===== Data excerpt
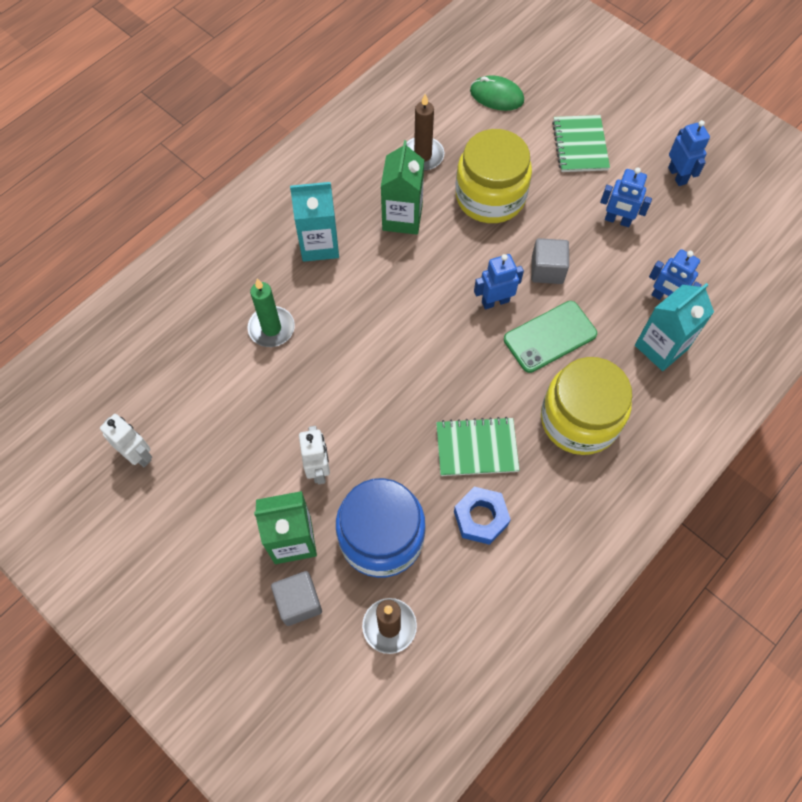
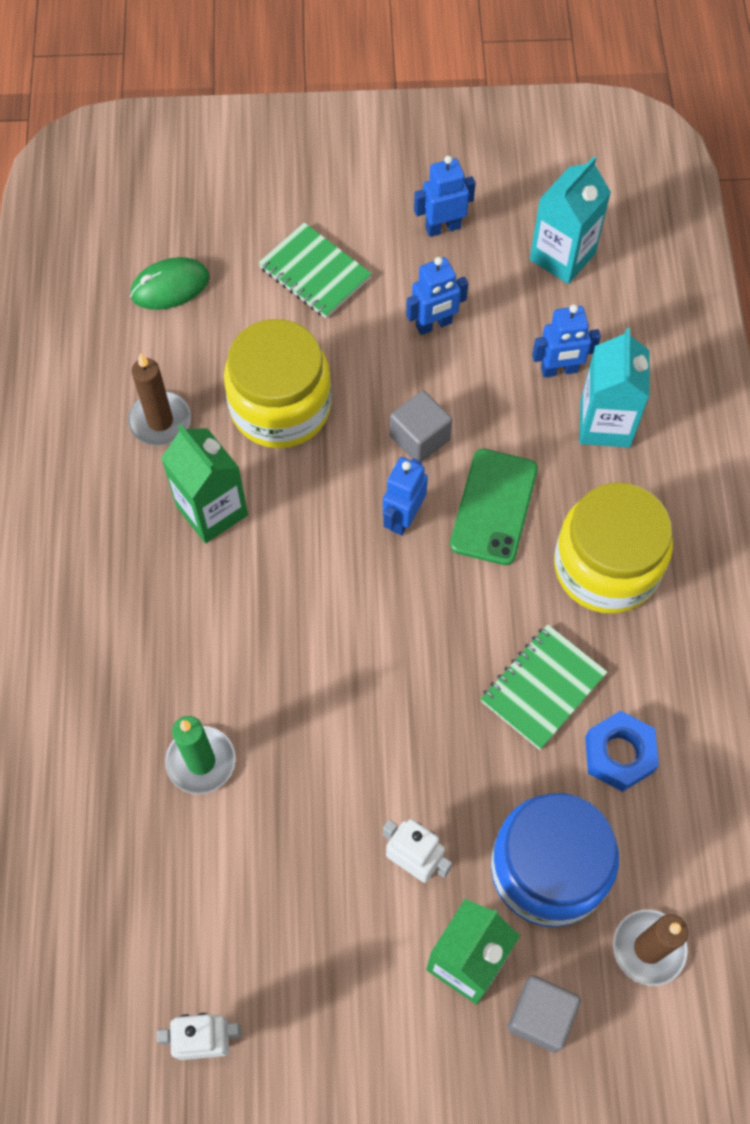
camera: 45 degrees left, 0 degrees up
turquoise carton [290,182,339,262] -> turquoise carton moved to [530,156,611,284]
blue robot [668,120,710,186] -> blue robot turned 45 degrees counterclockwise [414,156,476,237]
==========
## Try it:
The material is to be written out word for word, and the pictures are to be left out.

## Output:
camera: 45 degrees left, 0 degrees up
turquoise carton [290,182,339,262] -> turquoise carton moved to [530,156,611,284]
blue robot [668,120,710,186] -> blue robot turned 45 degrees counterclockwise [414,156,476,237]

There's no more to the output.